- Problem description: Give the number of lines in these entries that contain "yellow", and nothing more.

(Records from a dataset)
--- START ---

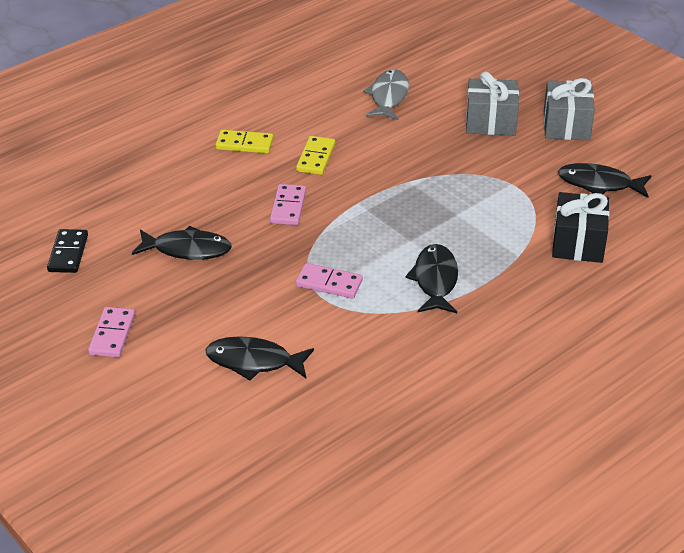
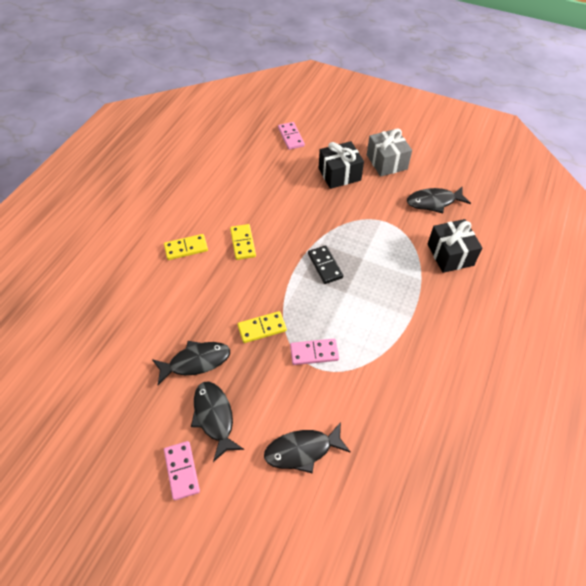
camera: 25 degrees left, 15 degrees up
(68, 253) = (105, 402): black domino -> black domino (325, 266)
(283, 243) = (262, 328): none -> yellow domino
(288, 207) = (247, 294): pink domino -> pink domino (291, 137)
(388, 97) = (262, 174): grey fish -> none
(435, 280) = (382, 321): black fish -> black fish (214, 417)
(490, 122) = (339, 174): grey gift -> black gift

--- END ---
--- START ---

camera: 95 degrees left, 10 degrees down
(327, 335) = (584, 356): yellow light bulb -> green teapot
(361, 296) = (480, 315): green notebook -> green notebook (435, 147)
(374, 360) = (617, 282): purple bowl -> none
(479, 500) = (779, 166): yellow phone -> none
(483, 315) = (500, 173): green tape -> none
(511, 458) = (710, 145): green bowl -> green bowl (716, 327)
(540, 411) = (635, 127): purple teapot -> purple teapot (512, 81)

--- END ---

- Answer box: 3